**Directions for this task**: Start to finish, return the listing below exactly, pictures excluded.

**Data**:
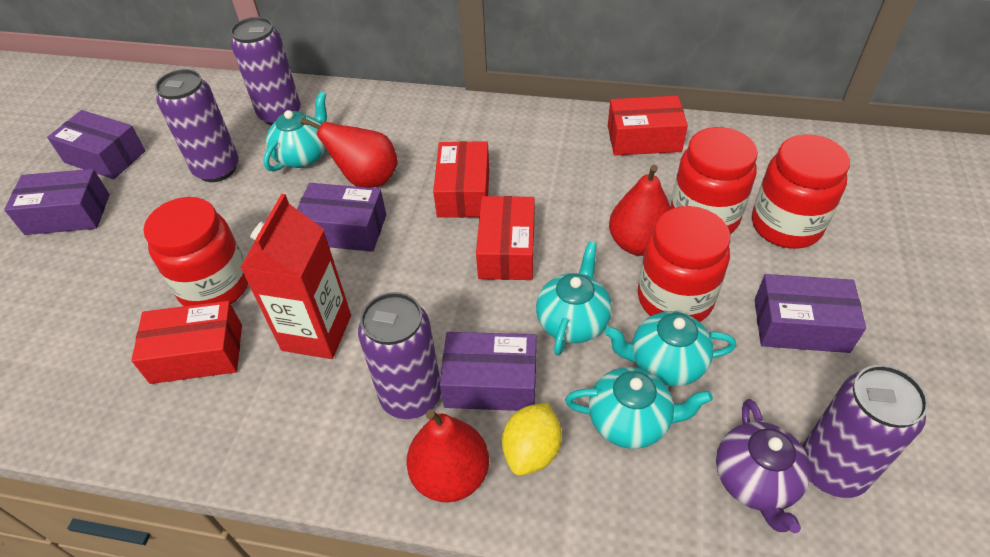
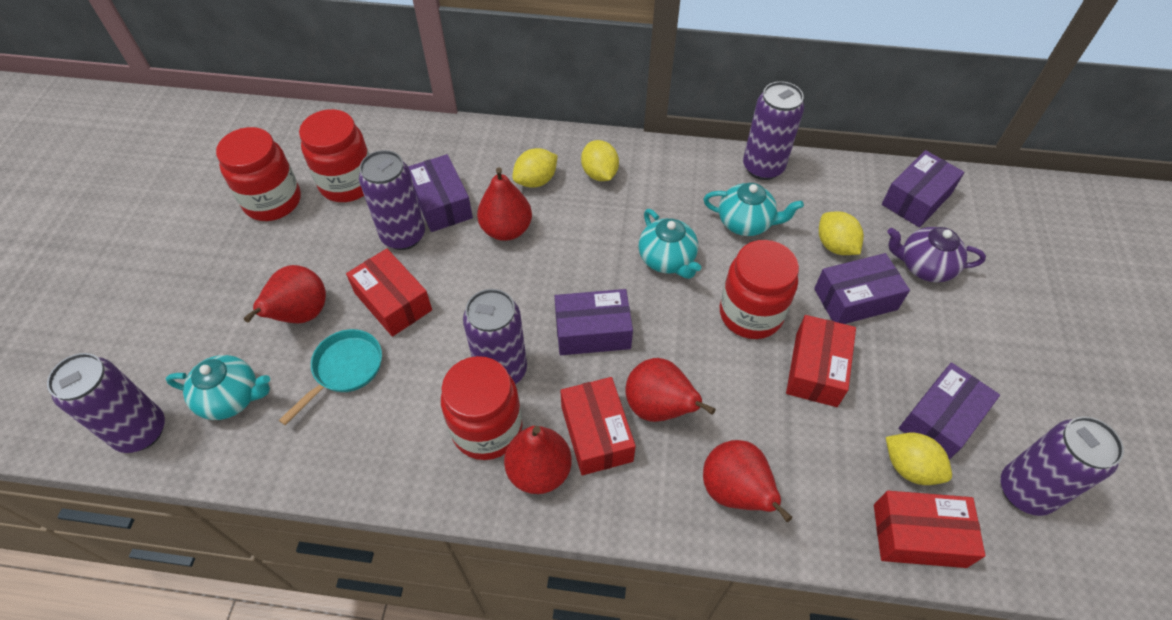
purple can: 4 -> 5
red carton: 1 -> 0
red pear: 3 -> 5
turquoise pan: 0 -> 1
turquoise teapot: 4 -> 3
yellow lemon: 1 -> 4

**Solution to the exercise**:
purple can: 4 -> 5
red carton: 1 -> 0
red pear: 3 -> 5
turquoise pan: 0 -> 1
turquoise teapot: 4 -> 3
yellow lemon: 1 -> 4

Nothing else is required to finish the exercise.